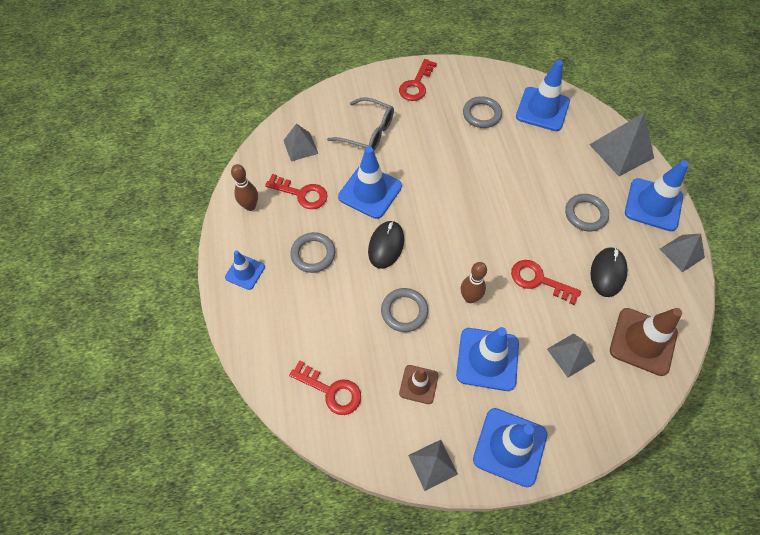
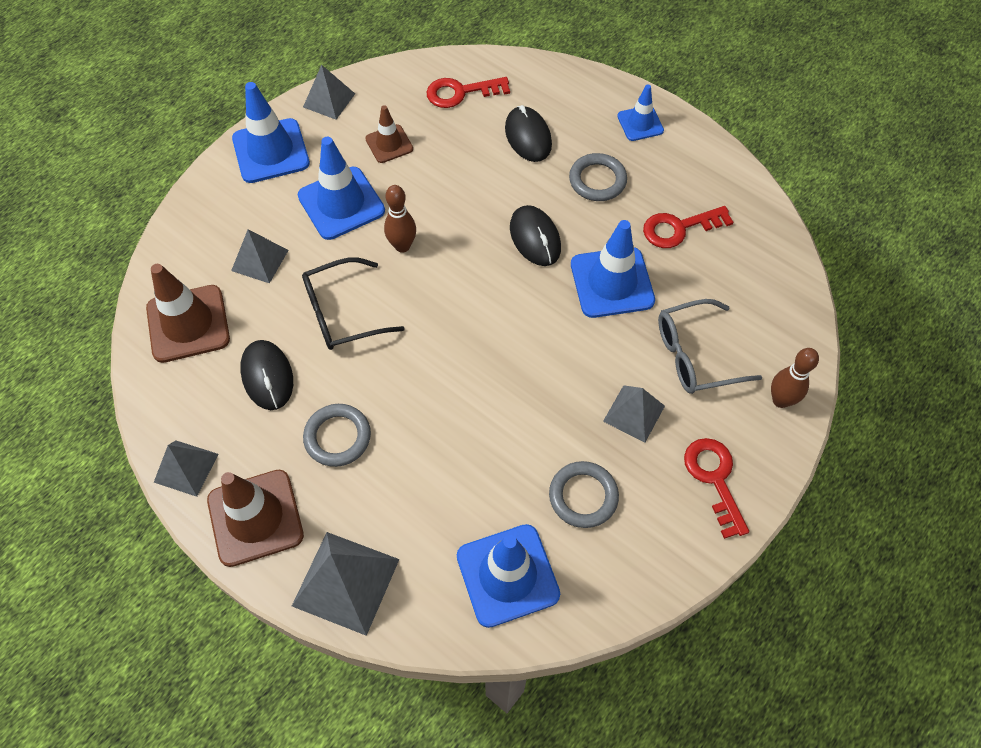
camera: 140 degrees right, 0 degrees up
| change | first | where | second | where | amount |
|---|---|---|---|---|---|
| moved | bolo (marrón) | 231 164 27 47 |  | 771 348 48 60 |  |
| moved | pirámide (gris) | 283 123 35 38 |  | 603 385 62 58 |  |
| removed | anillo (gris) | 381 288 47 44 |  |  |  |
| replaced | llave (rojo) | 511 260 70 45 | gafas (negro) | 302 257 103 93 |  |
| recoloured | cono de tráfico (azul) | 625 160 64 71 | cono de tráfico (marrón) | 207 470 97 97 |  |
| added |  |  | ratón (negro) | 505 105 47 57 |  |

• Action item
Apart from the images, every line above is to be given again exactly.

• Response below
camera: 140 degrees right, 0 degrees up
| change | first | where | second | where | amount |
|---|---|---|---|---|---|
| moved | bolo (marrón) | 231 164 27 47 |  | 771 348 48 60 |  |
| moved | pirámide (gris) | 283 123 35 38 |  | 603 385 62 58 |  |
| removed | anillo (gris) | 381 288 47 44 |  |  |  |
| replaced | llave (rojo) | 511 260 70 45 | gafas (negro) | 302 257 103 93 |  |
| recoloured | cono de tráfico (azul) | 625 160 64 71 | cono de tráfico (marrón) | 207 470 97 97 |  |
| added |  |  | ratón (negro) | 505 105 47 57 |  |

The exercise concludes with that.